DATA »
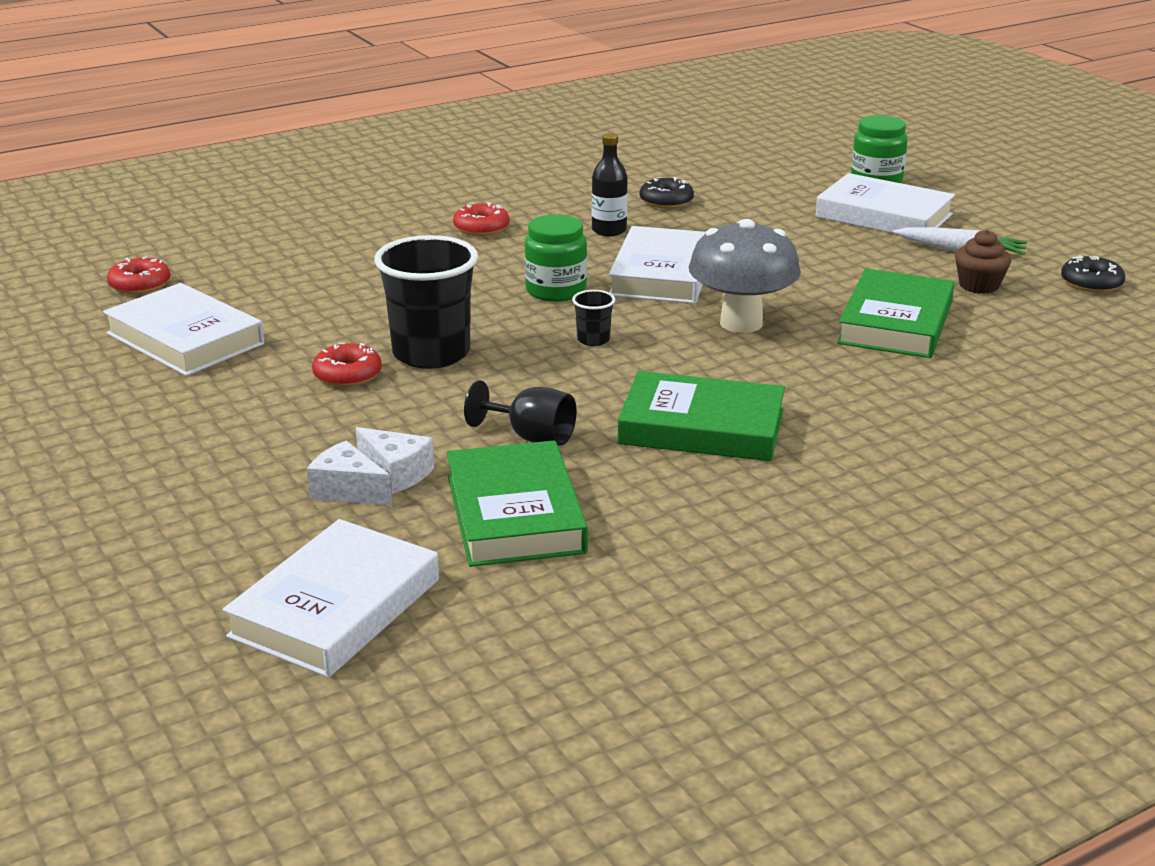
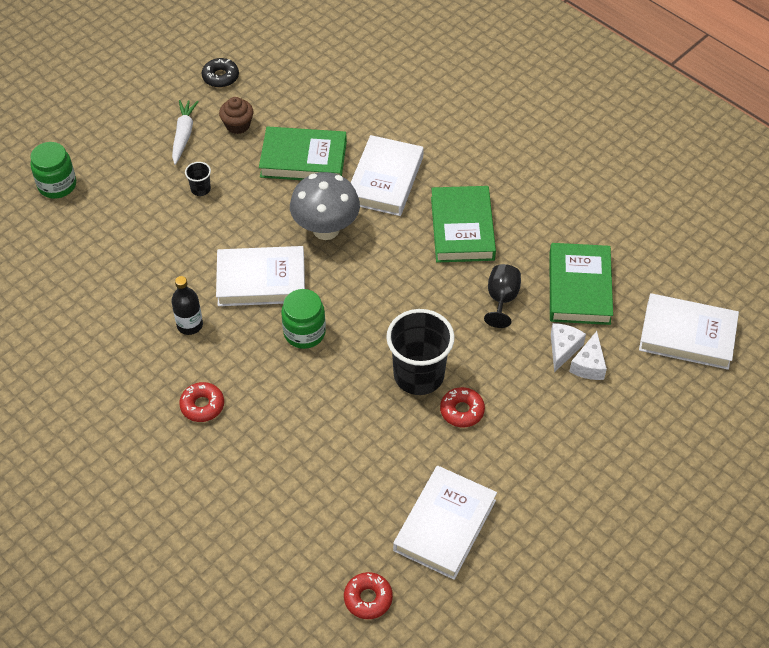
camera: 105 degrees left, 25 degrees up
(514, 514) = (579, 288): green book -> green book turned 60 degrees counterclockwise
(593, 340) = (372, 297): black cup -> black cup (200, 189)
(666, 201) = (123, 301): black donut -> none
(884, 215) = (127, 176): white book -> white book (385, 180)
==
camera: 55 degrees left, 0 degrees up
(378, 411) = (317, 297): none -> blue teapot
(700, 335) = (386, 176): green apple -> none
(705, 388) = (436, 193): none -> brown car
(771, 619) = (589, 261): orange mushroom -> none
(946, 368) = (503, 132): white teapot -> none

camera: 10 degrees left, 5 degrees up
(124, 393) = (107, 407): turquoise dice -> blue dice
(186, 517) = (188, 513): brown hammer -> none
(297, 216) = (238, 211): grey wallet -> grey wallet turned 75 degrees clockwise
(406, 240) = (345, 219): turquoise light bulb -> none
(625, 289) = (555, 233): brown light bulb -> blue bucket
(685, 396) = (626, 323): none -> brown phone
...
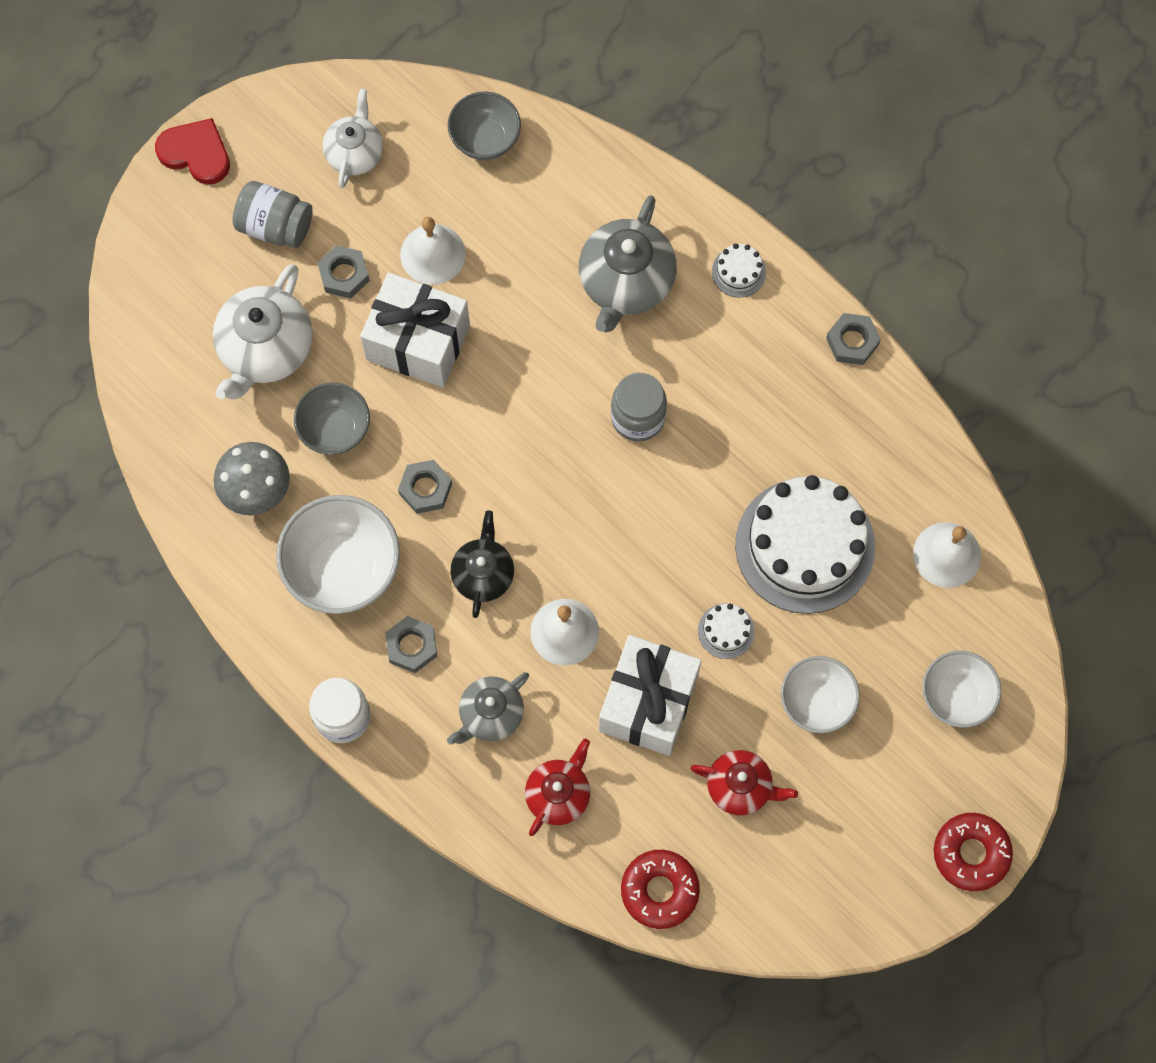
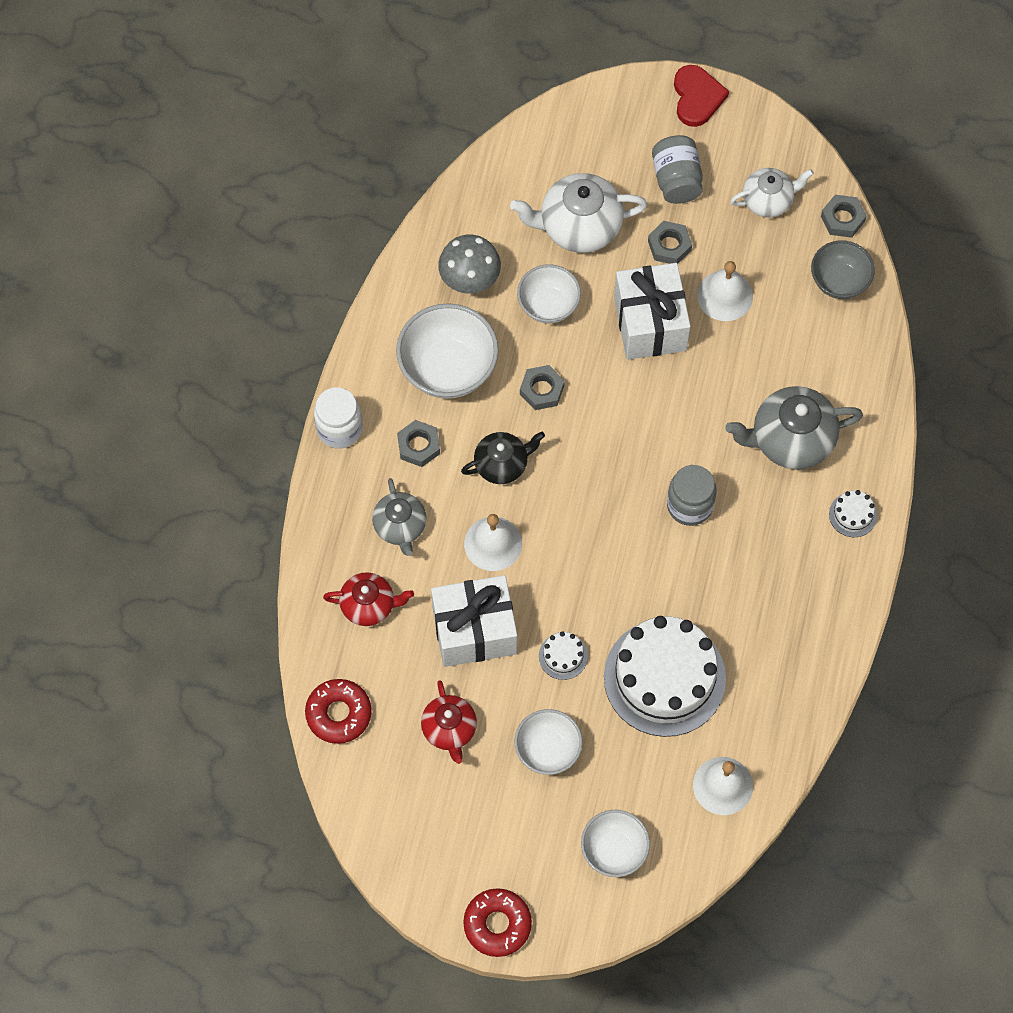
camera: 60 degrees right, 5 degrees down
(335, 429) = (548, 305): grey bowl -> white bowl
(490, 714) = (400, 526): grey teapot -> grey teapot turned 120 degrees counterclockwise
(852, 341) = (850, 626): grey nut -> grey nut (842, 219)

TASK OBJECTIVE » Out of the data above, transcribe exactly and only the lines starting with the line that has "camera: 55 degrees left, 0 degrees up" and going on through the line that has "(685, 396) = (626, 323): none -> brown phone", both included.

RESPONSE »
camera: 55 degrees left, 0 degrees up
(378, 411) = (317, 297): none -> blue teapot
(700, 335) = (386, 176): green apple -> none
(705, 388) = (436, 193): none -> brown car
(771, 619) = (589, 261): orange mushroom -> none
(946, 368) = (503, 132): white teapot -> none

camera: 10 degrees left, 5 degrees up
(124, 393) = (107, 407): turquoise dice -> blue dice
(186, 517) = (188, 513): brown hammer -> none
(297, 216) = (238, 211): grey wallet -> grey wallet turned 75 degrees clockwise
(406, 240) = (345, 219): turquoise light bulb -> none
(625, 289) = (555, 233): brown light bulb -> blue bucket
(685, 396) = (626, 323): none -> brown phone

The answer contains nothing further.